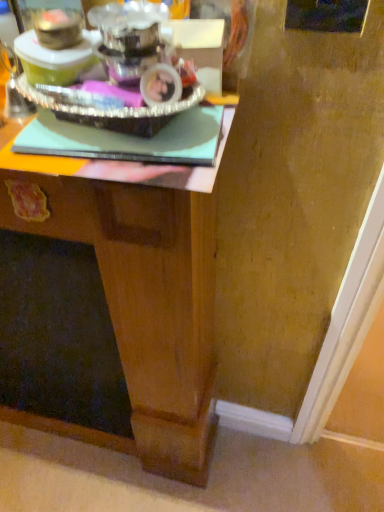
Find the location of a particular element. This screenshot has height=512, width=384. vacant space underneath wooden desk at center (from a real-world perspective) is located at coordinates (88, 452).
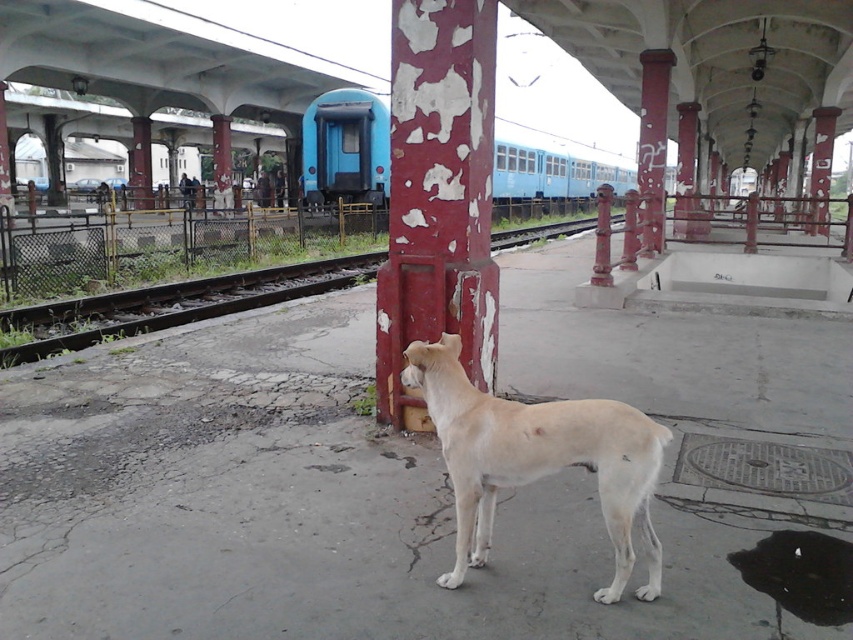
You are a maintenance worker needing to reach the rusty metal pillar at center from the brown gravel train track at lower left. Can you walk directly to it without crossing any obstacles?

The distance between the brown gravel train track at lower left and the rusty metal pillar at center is 7.39 meters. Since there are no obstacles mentioned in the scene description, you can walk directly to the pillar.

Based on the photo, you are a photographer standing on the train station platform. You want to take a photo that includes both the peeling paint column at center and the fur white dog at center. Since you want the column to be a prominent feature in the photo, which object should you position closer to the camera?

The peeling paint column at center is taller than the fur white dog at center. To make the column a prominent feature, position the peeling paint column at center closer to the camera so its height is emphasized in the photo.

You are standing on the train station platform and see the light colored dog on the platform facing left. There is a blue matte train represented by the point at (x=346, y=147). If you want to walk from the dog to the train, which direction should you head?

The blue matte train at center is represented by point (x=346, y=147). To walk from the light colored dog on the platform facing left to the train, you should head towards the center of the platform since the train is located there.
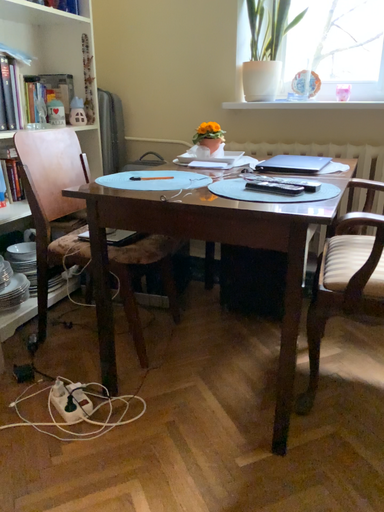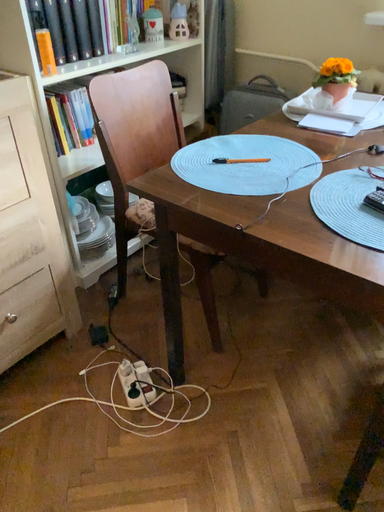
Question: How did the camera likely rotate when shooting the video?

Choices:
 (A) rotated left
 (B) rotated right

Answer: (A)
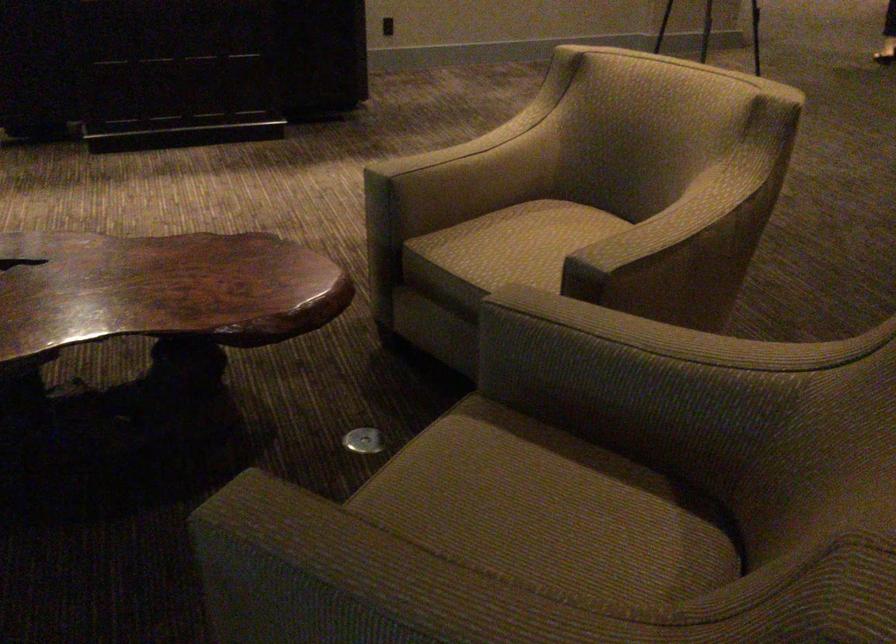
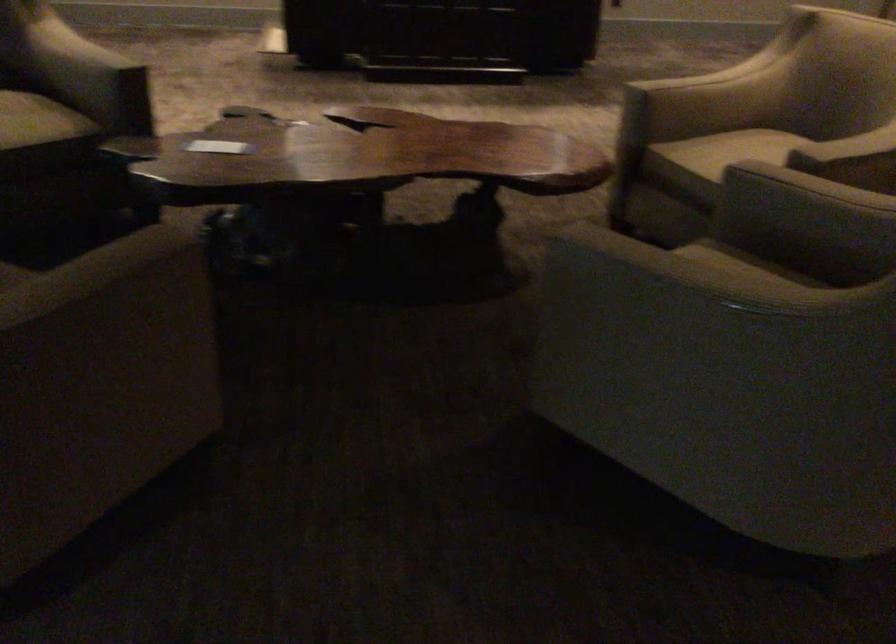
Where in the second image is the point corresponding to (x=510, y=238) from the first image?

(741, 149)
______________________________
### To be done
Locate every line in the entries above that contains the word "rusty", and copy each of those lines in full.

### Written answer
You are a maintenance worker needing to reach the rusty metal pillar at center from the brown gravel train track at lower left. Can you walk directly to it without crossing any obstacles?
The distance between the brown gravel train track at lower left and the rusty metal pillar at center is 7.39 meters. Since there are no obstacles mentioned in the scene description, you can walk directly to the pillar.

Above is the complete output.